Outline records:
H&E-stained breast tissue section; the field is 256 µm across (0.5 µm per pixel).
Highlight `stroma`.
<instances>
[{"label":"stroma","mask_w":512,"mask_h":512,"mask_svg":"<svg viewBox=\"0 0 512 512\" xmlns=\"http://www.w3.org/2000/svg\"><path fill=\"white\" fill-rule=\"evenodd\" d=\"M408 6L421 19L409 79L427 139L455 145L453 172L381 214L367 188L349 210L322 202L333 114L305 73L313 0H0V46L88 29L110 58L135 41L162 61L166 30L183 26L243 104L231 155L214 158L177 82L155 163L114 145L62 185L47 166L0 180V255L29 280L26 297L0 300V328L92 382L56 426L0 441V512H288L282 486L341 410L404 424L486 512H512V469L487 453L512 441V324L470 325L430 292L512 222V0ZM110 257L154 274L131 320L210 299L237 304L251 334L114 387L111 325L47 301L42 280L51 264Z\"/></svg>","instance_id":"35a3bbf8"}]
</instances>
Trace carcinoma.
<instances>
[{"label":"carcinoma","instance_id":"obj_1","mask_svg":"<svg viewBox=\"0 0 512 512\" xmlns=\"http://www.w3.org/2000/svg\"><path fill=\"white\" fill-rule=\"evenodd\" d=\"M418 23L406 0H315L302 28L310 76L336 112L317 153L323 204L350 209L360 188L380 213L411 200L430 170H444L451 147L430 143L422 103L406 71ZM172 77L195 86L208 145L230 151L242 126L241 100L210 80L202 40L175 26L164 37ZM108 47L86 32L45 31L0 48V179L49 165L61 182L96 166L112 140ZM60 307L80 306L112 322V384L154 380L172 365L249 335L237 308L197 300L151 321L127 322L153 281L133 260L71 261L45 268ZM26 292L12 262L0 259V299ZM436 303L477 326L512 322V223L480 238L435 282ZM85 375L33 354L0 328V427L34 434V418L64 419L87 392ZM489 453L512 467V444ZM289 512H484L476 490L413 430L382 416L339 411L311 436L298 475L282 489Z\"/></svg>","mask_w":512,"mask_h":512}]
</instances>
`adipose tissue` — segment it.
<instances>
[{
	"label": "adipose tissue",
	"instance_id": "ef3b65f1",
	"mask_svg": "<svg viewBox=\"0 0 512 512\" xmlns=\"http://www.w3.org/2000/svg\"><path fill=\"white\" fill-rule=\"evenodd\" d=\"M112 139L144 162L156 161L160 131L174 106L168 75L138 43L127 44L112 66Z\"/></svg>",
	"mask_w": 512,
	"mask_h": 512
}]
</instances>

PROBLEM: How many of the lines above hold the word "carcinoma"? Give only that number.

WRITTEN ANSWER: 2